[Stored data]
──────────

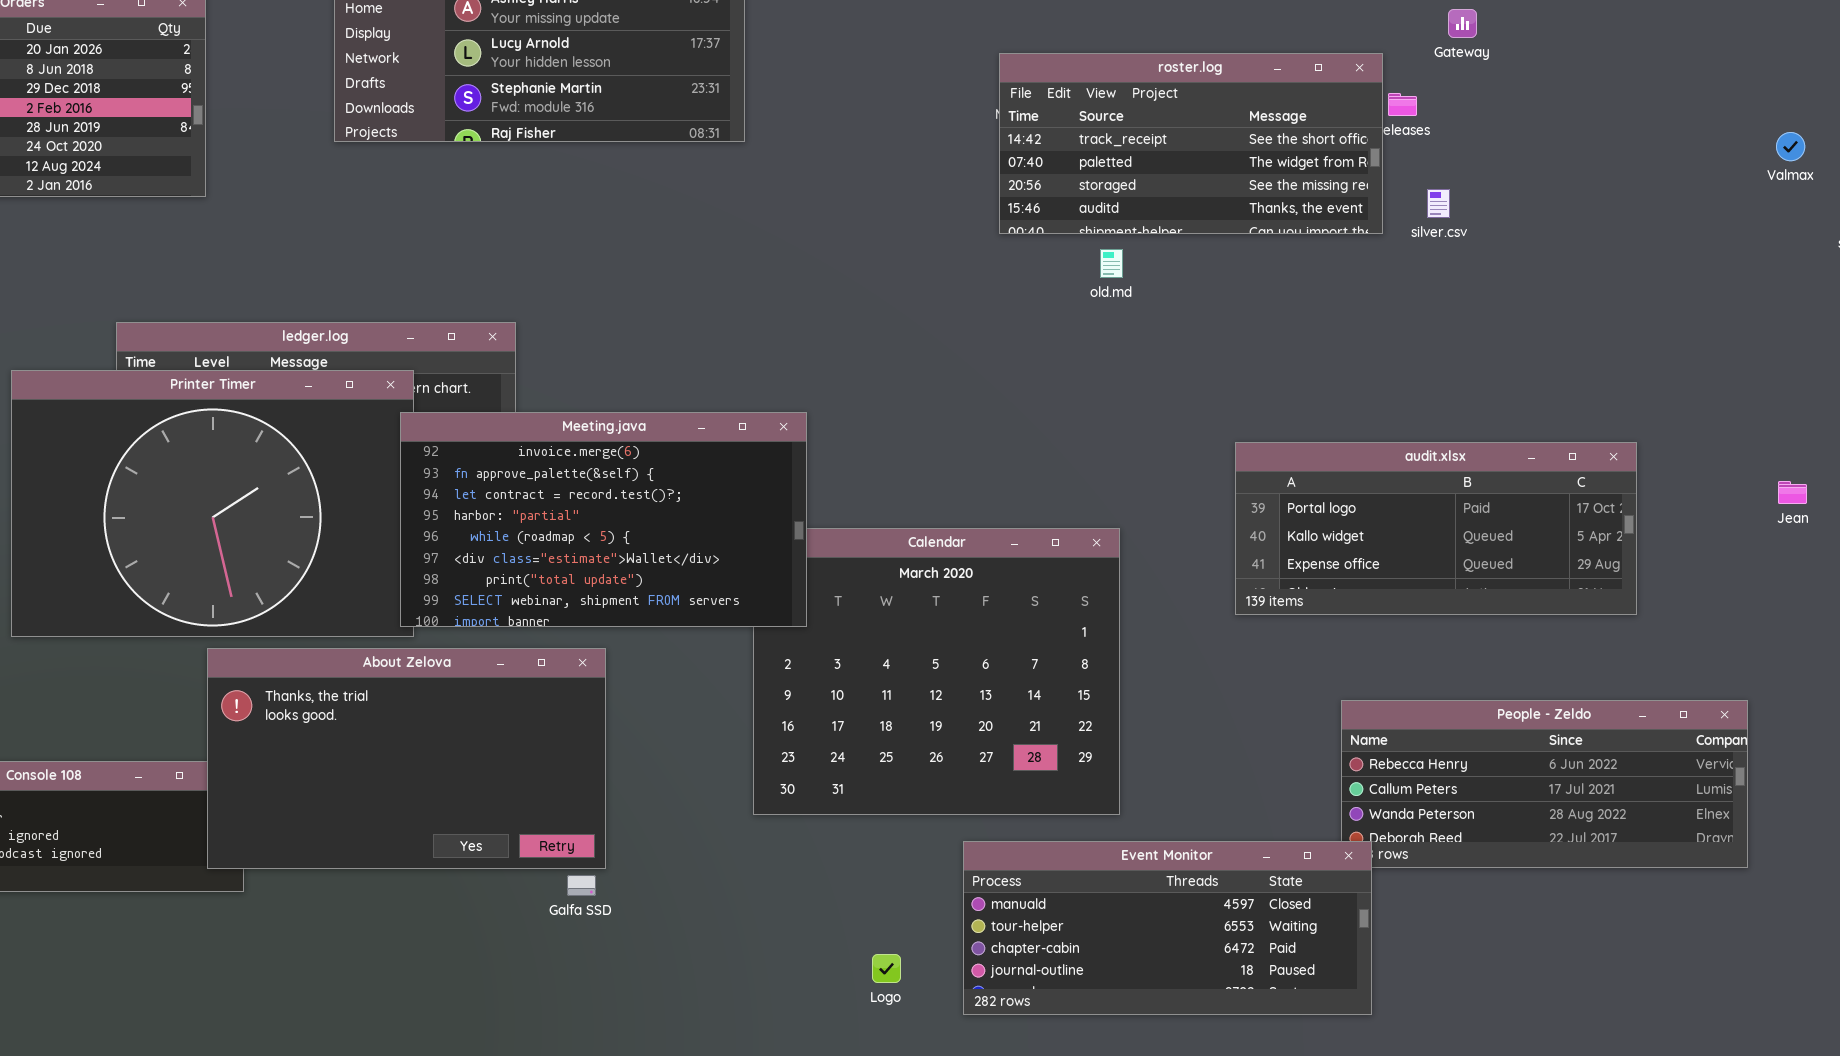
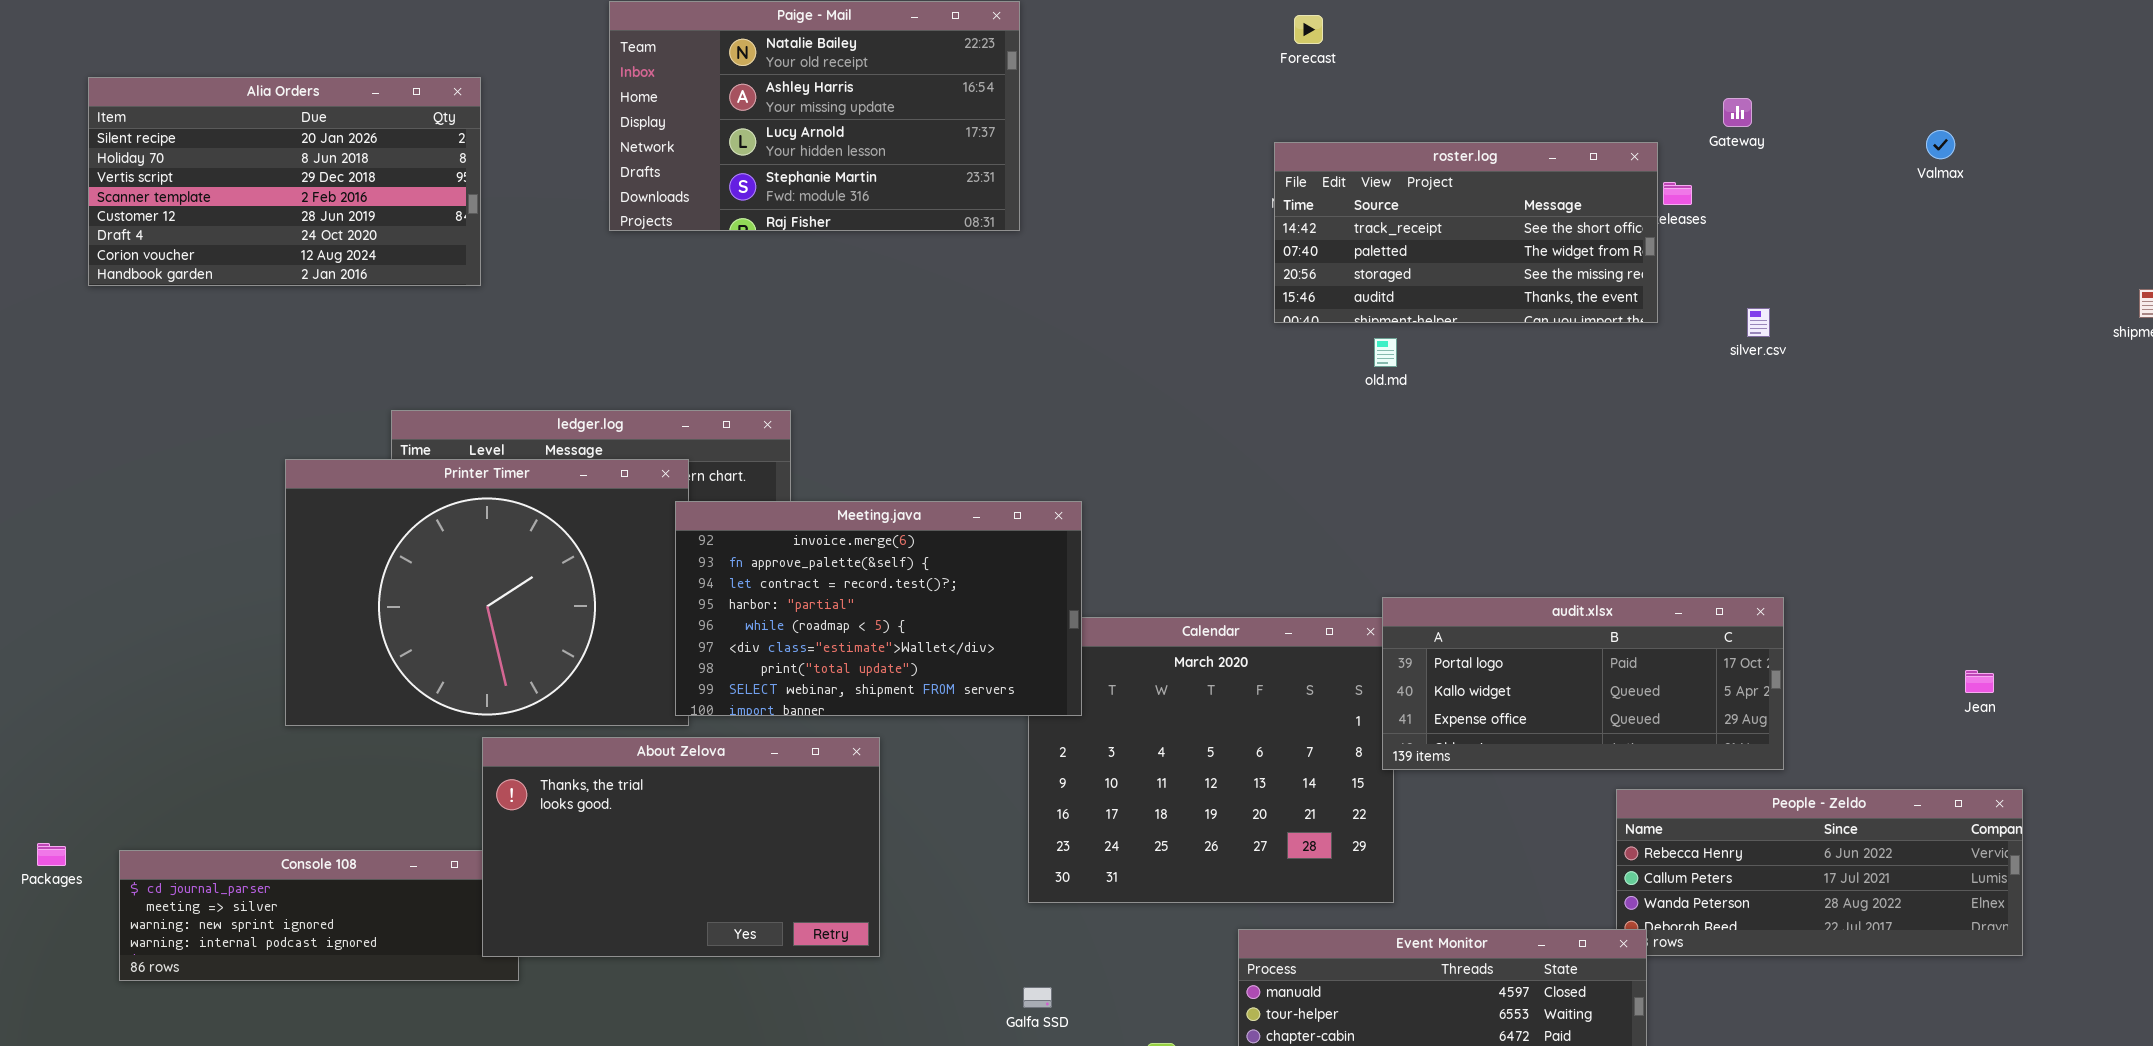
Valmax: [1776,132,1805,161] -> [1926,130,1955,159], moved
silver.csv: [1427,189,1450,218] -> [1747,308,1770,337], moved
audit.xlsx: [1235,442,1637,615] -> [1382,597,1784,770], moved
Jean: [1778,481,1807,504] -> [1965,670,1994,693], moved
Galfa SSD: [567,875,596,896] -> [1023,987,1052,1008], moved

──────────

Each line in the records above should be reproduced exactly; images are not copied.

**Response to this exercise**.
Valmax: [1776,132,1805,161] -> [1926,130,1955,159], moved
silver.csv: [1427,189,1450,218] -> [1747,308,1770,337], moved
audit.xlsx: [1235,442,1637,615] -> [1382,597,1784,770], moved
Jean: [1778,481,1807,504] -> [1965,670,1994,693], moved
Galfa SSD: [567,875,596,896] -> [1023,987,1052,1008], moved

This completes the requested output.